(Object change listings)
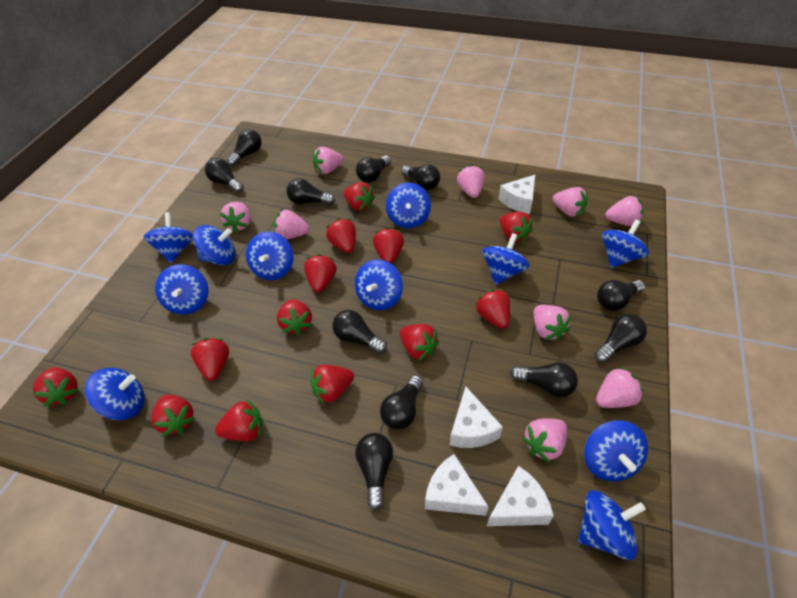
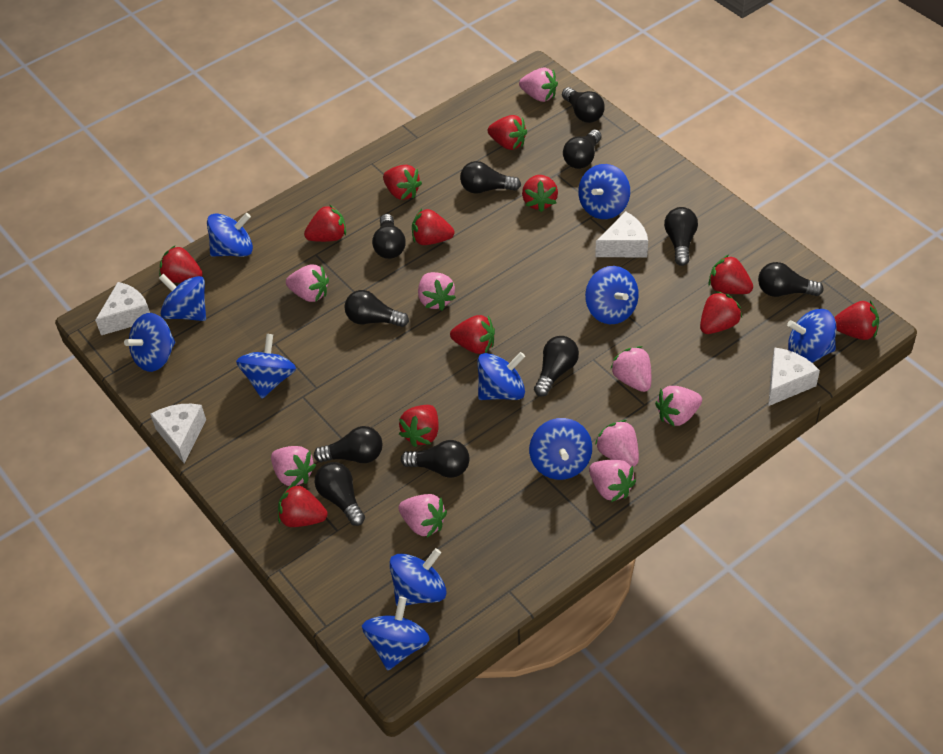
red strawberry: 13 -> 12

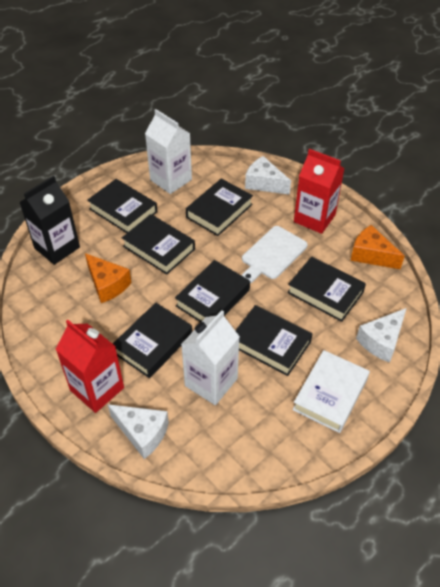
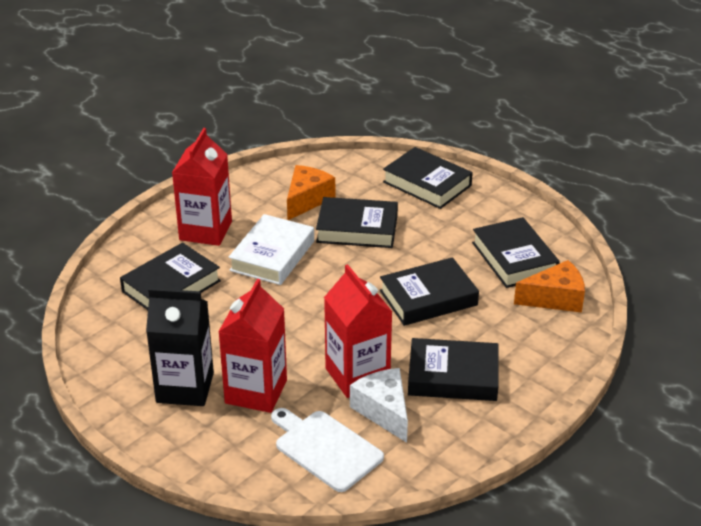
black book: 7 -> 6
red carton: 2 -> 3
white carton: 2 -> 0
white cheese: 3 -> 1

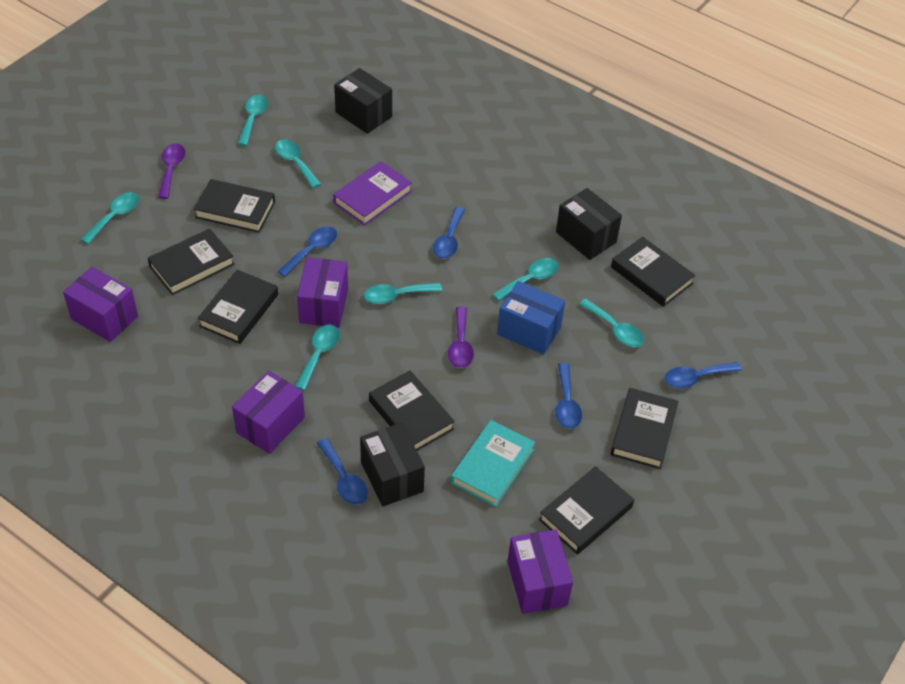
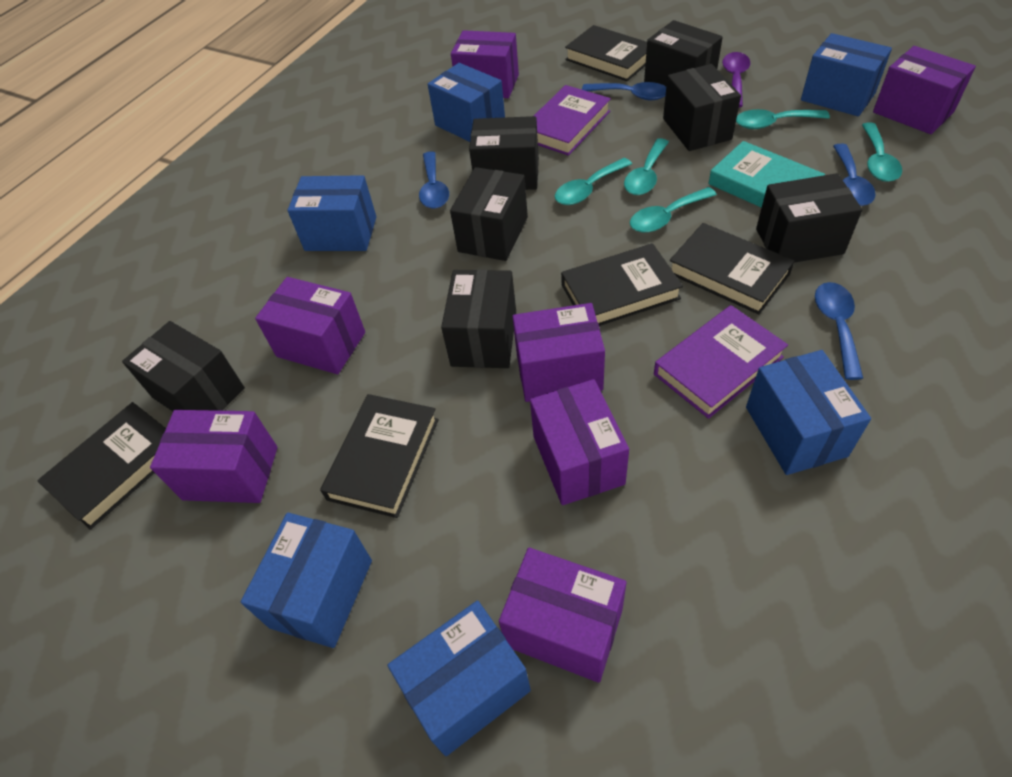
black book: 7 -> 5
black box: 3 -> 7
blue box: 1 -> 6
blue spoon: 5 -> 4
purple book: 1 -> 2
purple box: 4 -> 7
purple spoon: 2 -> 1
turquoise spoon: 7 -> 5

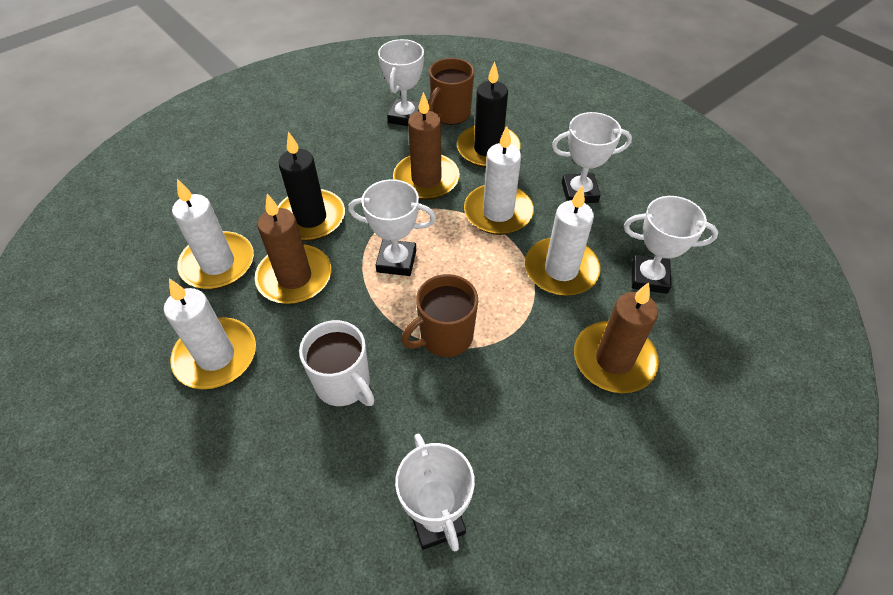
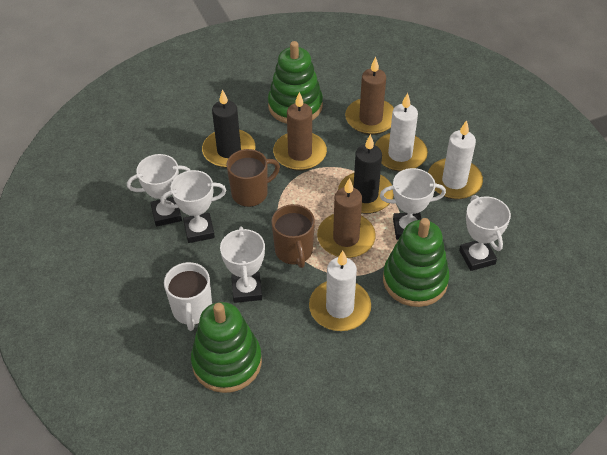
green stacking toy: 0 -> 3
white candle: 4 -> 3

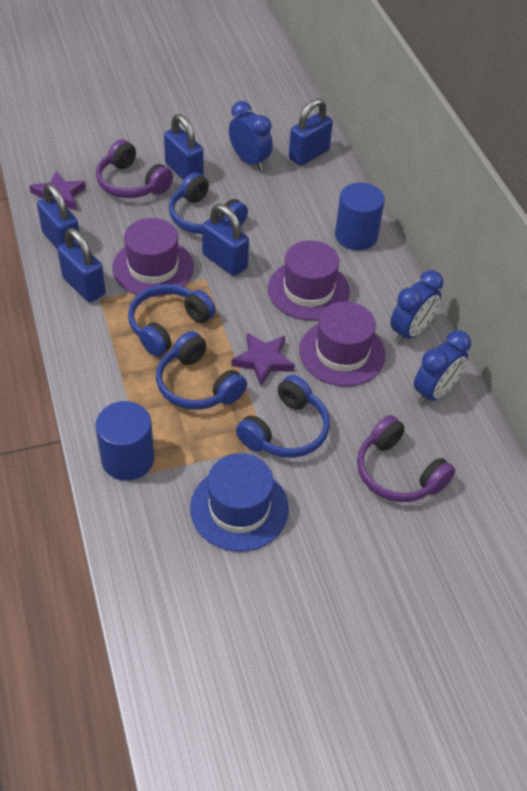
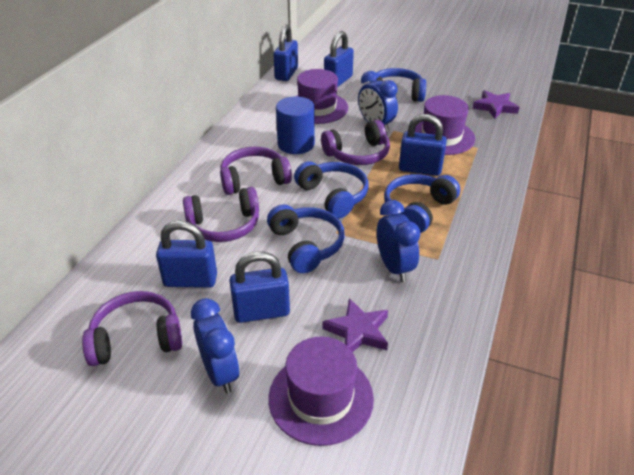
blue cylinder: 2 -> 1
blue hat: 1 -> 0
purple headphones: 2 -> 4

**Instructions for the task**
For the records above, state how many lines contain "spoon". Add nothing to the number.

**Response to this task**
3